- _Work item_
In the data below, which lines hold "minus"? Copy every one.

- _Data listing_

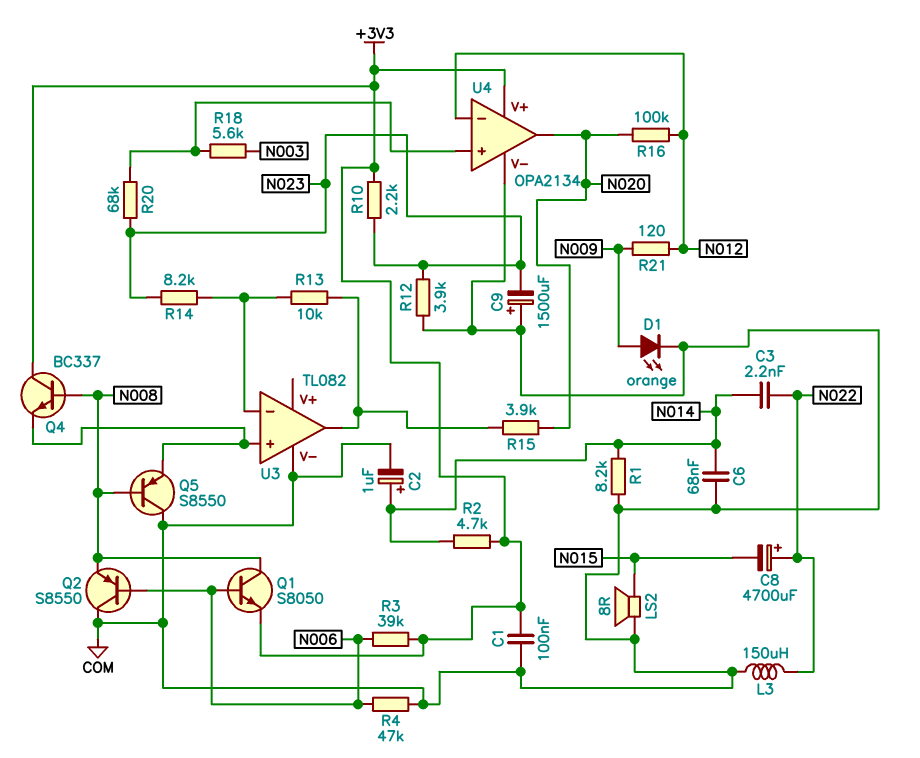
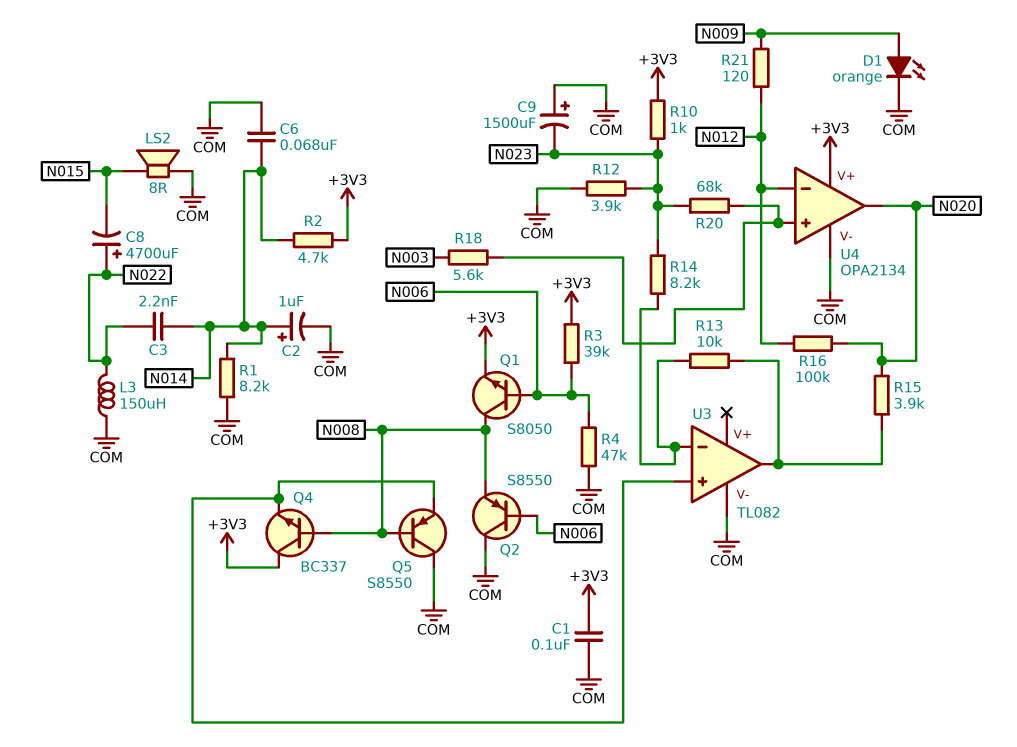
R10: 2.2k (+3V3, N023) -> 1k (+3V3, N023)

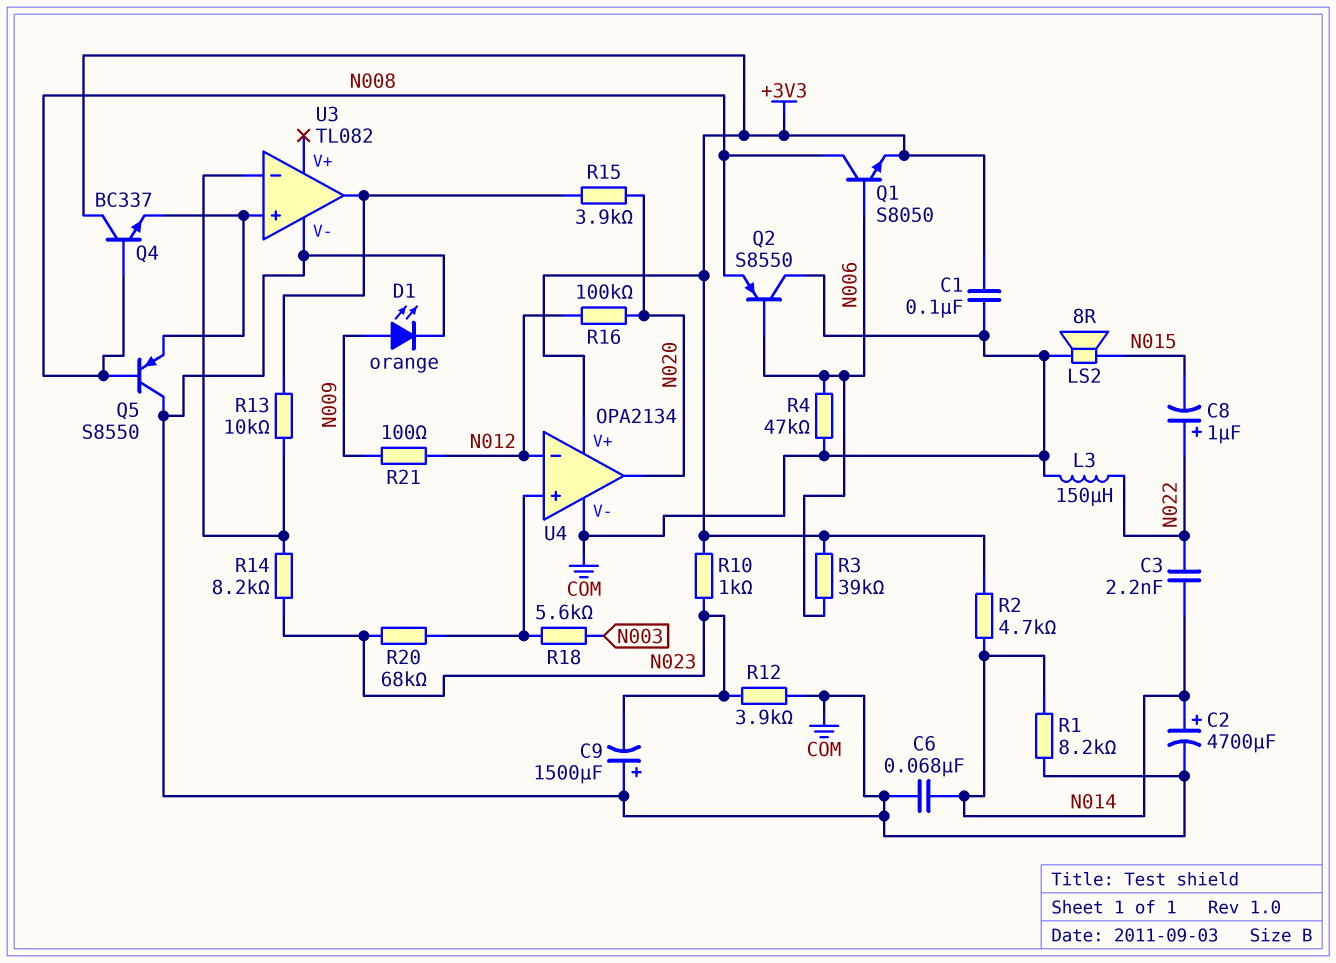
C2: 1uF (plus N014, minus COM) -> 4700uF (plus N014, minus COM)
C8: 4700uF (plus N022, minus N015) -> 1uF (plus N022, minus N015)
R21: 120 (N009, N012) -> 100 (N009, N012)

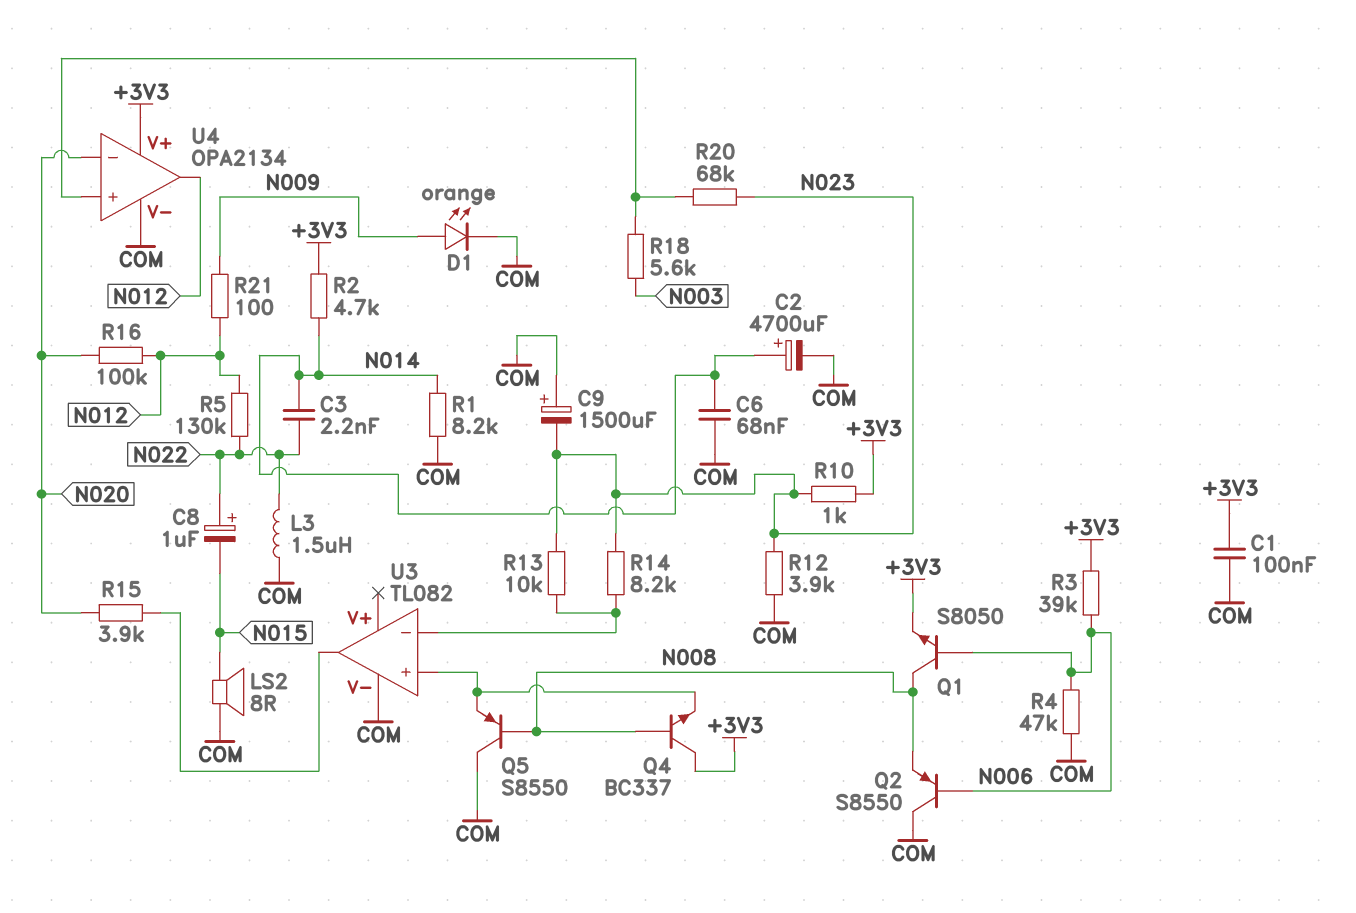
L3: 150uH (COM, N022) -> 1.5uH (COM, N022)
R5: none -> 130k (N012, N022)
R13: 10k (U3/in-, U3/out) -> 10k (N023, U3/in-)
U4 pin in-: N012 -> N020
U4 pin out: N020 -> N012

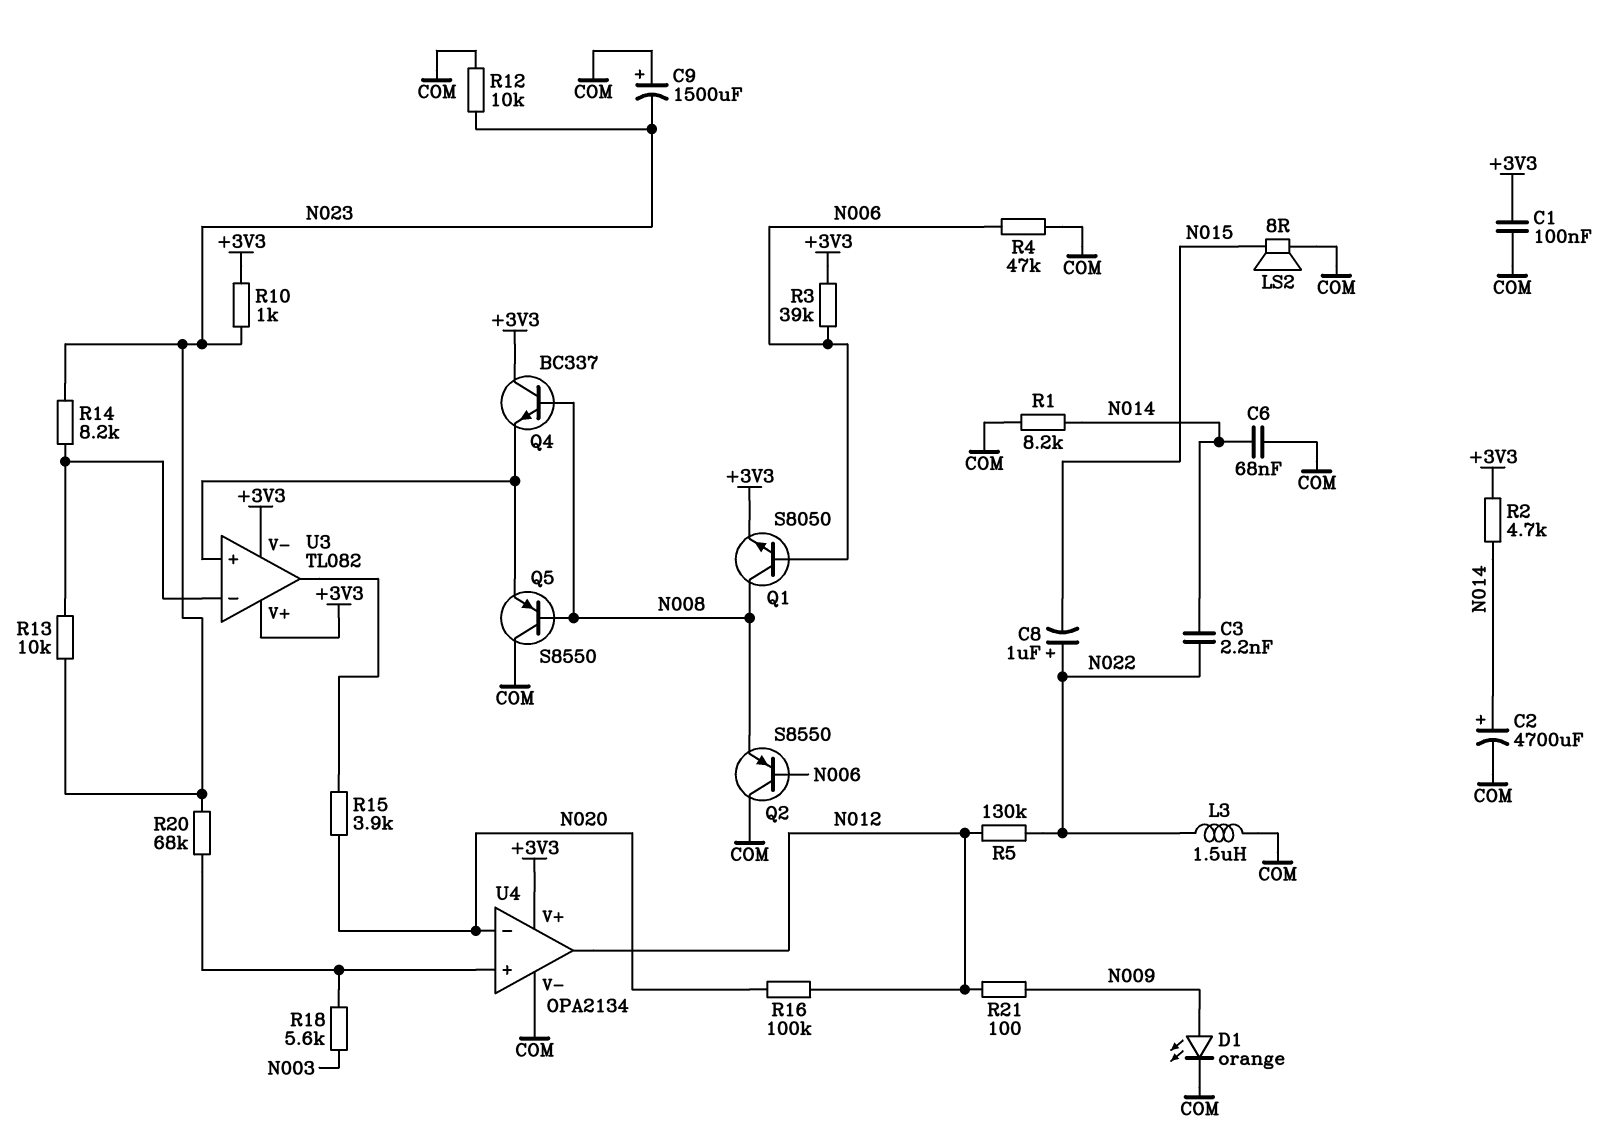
R12: 3.9k (COM, N023) -> 10k (COM, N023)
U3 pin V+: none -> +3V3
U3 pin V-: COM -> +3V3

- _Output of the task_
C2: 1uF (plus N014, minus COM) -> 4700uF (plus N014, minus COM)
C8: 4700uF (plus N022, minus N015) -> 1uF (plus N022, minus N015)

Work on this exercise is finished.